Prompt: In the records below, find the line that contains "gray line: moved 2 px up", then write out that line and each one after it exactly, up to and including the last.

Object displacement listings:
--
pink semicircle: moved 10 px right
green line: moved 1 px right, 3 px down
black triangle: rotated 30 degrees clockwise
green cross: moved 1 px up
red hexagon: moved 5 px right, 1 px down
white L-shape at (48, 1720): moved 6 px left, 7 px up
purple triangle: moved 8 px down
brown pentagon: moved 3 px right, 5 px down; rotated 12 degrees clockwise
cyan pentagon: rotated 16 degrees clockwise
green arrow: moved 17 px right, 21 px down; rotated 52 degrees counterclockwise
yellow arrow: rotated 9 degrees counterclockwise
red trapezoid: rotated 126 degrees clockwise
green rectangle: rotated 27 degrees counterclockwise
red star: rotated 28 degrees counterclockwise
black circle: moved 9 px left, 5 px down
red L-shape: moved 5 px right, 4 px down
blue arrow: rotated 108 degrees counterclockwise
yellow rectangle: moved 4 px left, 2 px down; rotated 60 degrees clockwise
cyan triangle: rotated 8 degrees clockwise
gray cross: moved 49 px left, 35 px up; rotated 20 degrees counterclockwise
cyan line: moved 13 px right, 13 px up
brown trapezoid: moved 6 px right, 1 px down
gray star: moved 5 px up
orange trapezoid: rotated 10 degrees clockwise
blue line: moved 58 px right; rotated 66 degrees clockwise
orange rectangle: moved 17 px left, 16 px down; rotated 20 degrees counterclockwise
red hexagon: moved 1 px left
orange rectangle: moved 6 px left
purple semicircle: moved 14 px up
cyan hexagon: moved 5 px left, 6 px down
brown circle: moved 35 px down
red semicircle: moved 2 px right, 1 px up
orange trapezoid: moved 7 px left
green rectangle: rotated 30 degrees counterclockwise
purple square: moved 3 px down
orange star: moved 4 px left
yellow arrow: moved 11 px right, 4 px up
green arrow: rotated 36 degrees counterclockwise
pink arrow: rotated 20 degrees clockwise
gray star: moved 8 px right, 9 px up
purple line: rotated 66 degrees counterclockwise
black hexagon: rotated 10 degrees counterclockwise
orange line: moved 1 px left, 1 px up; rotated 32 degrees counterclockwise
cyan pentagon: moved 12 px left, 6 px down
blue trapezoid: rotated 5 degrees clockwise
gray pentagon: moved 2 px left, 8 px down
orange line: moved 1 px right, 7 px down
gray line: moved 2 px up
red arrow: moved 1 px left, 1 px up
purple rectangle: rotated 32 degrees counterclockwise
--
Written solution:
gray line: moved 2 px up
red arrow: moved 1 px left, 1 px up
purple rectangle: rotated 32 degrees counterclockwise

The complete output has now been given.